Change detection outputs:
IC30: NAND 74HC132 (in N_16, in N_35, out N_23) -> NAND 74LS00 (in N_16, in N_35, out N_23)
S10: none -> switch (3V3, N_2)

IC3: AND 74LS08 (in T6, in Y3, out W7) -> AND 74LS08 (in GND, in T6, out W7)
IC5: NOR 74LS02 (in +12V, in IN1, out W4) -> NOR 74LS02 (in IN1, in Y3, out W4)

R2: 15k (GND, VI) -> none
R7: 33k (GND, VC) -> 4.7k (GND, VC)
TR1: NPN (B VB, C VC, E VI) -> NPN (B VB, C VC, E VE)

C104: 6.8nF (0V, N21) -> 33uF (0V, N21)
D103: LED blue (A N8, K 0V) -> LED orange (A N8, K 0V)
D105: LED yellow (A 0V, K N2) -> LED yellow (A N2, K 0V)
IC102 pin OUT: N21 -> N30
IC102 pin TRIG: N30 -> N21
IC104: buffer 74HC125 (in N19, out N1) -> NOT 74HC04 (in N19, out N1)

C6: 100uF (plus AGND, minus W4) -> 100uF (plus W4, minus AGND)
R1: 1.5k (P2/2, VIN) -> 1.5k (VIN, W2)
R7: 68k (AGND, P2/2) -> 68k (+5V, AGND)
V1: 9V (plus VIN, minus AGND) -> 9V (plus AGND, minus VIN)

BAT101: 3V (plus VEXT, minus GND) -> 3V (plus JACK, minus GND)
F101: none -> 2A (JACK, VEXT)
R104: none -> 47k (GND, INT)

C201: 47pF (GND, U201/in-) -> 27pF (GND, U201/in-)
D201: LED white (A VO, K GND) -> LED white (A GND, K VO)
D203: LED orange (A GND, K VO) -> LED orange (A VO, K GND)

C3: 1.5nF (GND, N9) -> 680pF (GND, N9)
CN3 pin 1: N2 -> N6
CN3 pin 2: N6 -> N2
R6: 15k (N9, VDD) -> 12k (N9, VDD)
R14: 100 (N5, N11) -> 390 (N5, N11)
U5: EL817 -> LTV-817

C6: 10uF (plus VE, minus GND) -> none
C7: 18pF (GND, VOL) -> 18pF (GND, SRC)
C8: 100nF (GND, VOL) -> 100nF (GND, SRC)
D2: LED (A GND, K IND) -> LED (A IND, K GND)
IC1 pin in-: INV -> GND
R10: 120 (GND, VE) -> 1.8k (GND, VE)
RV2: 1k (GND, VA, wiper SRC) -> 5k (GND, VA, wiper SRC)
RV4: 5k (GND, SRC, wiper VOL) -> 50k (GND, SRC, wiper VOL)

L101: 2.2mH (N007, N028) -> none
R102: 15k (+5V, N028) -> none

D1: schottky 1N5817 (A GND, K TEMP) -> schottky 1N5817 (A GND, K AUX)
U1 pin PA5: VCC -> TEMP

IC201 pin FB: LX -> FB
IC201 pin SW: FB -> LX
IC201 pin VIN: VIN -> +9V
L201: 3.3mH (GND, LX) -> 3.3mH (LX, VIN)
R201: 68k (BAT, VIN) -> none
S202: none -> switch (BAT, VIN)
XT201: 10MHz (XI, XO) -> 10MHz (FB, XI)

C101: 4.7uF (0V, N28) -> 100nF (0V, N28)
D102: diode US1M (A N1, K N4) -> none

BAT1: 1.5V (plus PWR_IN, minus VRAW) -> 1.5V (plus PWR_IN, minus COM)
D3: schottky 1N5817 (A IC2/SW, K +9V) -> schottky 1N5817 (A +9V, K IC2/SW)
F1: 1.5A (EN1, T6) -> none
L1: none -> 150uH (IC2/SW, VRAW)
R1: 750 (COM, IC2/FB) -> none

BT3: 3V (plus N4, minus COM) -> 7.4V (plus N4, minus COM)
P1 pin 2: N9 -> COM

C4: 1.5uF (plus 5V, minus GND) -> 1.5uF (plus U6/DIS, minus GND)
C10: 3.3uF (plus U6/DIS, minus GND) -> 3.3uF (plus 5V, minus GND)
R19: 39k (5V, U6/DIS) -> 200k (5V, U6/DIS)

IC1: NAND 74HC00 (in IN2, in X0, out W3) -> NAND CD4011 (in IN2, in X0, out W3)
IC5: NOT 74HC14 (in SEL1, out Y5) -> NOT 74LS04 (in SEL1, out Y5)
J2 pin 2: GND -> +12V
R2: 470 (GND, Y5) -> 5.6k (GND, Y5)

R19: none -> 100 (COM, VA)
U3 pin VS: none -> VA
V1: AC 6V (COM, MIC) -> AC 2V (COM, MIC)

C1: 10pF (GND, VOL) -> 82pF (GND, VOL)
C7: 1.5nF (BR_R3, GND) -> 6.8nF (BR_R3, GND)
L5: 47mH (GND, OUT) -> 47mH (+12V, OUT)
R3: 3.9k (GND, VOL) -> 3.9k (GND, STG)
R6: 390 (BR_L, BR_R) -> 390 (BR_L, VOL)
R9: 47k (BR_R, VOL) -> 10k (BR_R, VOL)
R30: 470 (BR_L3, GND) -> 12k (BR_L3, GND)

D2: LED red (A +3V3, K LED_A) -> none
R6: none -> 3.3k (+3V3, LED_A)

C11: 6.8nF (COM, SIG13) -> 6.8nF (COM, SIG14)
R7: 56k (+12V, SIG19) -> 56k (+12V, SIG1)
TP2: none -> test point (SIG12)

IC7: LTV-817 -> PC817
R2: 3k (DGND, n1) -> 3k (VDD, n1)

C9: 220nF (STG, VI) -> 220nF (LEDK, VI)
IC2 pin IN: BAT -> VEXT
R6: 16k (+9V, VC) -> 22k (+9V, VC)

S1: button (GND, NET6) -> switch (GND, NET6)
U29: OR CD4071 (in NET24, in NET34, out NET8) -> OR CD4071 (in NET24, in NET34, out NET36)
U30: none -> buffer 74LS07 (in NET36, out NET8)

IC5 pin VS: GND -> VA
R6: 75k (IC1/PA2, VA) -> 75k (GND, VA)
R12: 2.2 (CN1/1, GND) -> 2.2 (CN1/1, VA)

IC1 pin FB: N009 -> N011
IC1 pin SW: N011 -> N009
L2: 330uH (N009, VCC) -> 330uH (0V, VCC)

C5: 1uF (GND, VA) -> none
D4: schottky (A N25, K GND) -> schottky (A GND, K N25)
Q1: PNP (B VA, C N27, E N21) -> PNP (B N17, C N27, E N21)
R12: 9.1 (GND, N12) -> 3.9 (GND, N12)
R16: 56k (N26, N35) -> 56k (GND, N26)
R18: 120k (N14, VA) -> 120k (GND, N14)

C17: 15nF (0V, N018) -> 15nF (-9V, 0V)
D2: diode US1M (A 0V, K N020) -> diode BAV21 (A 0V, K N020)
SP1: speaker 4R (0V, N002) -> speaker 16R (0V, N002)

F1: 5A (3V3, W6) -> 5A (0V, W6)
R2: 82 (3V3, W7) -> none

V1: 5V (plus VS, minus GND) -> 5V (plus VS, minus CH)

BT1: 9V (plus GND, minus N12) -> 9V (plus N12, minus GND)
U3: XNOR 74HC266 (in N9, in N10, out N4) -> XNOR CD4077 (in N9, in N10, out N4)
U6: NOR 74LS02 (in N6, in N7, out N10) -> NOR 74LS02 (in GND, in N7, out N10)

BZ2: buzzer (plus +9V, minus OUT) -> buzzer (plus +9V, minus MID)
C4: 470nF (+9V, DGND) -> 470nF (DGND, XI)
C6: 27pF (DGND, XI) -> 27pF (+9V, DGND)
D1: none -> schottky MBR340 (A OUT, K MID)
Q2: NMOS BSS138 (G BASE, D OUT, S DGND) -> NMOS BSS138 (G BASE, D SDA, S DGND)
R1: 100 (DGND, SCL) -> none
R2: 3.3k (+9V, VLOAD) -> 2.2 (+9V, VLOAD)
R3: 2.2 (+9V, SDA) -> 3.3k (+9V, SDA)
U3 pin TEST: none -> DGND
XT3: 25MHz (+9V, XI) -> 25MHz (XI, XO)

--- TASK TO COMPLETE ---
Using the entries above, give back exactly the line containing "IC104: buffer 74HC125", the line containing "P1 pin 2: N9 -> COM", and every line between them, and nothing else.

--- SOLUTION ---
IC104: buffer 74HC125 (in N19, out N1) -> NOT 74HC04 (in N19, out N1)

C6: 100uF (plus AGND, minus W4) -> 100uF (plus W4, minus AGND)
R1: 1.5k (P2/2, VIN) -> 1.5k (VIN, W2)
R7: 68k (AGND, P2/2) -> 68k (+5V, AGND)
V1: 9V (plus VIN, minus AGND) -> 9V (plus AGND, minus VIN)

BAT101: 3V (plus VEXT, minus GND) -> 3V (plus JACK, minus GND)
F101: none -> 2A (JACK, VEXT)
R104: none -> 47k (GND, INT)

C201: 47pF (GND, U201/in-) -> 27pF (GND, U201/in-)
D201: LED white (A VO, K GND) -> LED white (A GND, K VO)
D203: LED orange (A GND, K VO) -> LED orange (A VO, K GND)

C3: 1.5nF (GND, N9) -> 680pF (GND, N9)
CN3 pin 1: N2 -> N6
CN3 pin 2: N6 -> N2
R6: 15k (N9, VDD) -> 12k (N9, VDD)
R14: 100 (N5, N11) -> 390 (N5, N11)
U5: EL817 -> LTV-817

C6: 10uF (plus VE, minus GND) -> none
C7: 18pF (GND, VOL) -> 18pF (GND, SRC)
C8: 100nF (GND, VOL) -> 100nF (GND, SRC)
D2: LED (A GND, K IND) -> LED (A IND, K GND)
IC1 pin in-: INV -> GND
R10: 120 (GND, VE) -> 1.8k (GND, VE)
RV2: 1k (GND, VA, wiper SRC) -> 5k (GND, VA, wiper SRC)
RV4: 5k (GND, SRC, wiper VOL) -> 50k (GND, SRC, wiper VOL)

L101: 2.2mH (N007, N028) -> none
R102: 15k (+5V, N028) -> none

D1: schottky 1N5817 (A GND, K TEMP) -> schottky 1N5817 (A GND, K AUX)
U1 pin PA5: VCC -> TEMP

IC201 pin FB: LX -> FB
IC201 pin SW: FB -> LX
IC201 pin VIN: VIN -> +9V
L201: 3.3mH (GND, LX) -> 3.3mH (LX, VIN)
R201: 68k (BAT, VIN) -> none
S202: none -> switch (BAT, VIN)
XT201: 10MHz (XI, XO) -> 10MHz (FB, XI)

C101: 4.7uF (0V, N28) -> 100nF (0V, N28)
D102: diode US1M (A N1, K N4) -> none

BAT1: 1.5V (plus PWR_IN, minus VRAW) -> 1.5V (plus PWR_IN, minus COM)
D3: schottky 1N5817 (A IC2/SW, K +9V) -> schottky 1N5817 (A +9V, K IC2/SW)
F1: 1.5A (EN1, T6) -> none
L1: none -> 150uH (IC2/SW, VRAW)
R1: 750 (COM, IC2/FB) -> none

BT3: 3V (plus N4, minus COM) -> 7.4V (plus N4, minus COM)
P1 pin 2: N9 -> COM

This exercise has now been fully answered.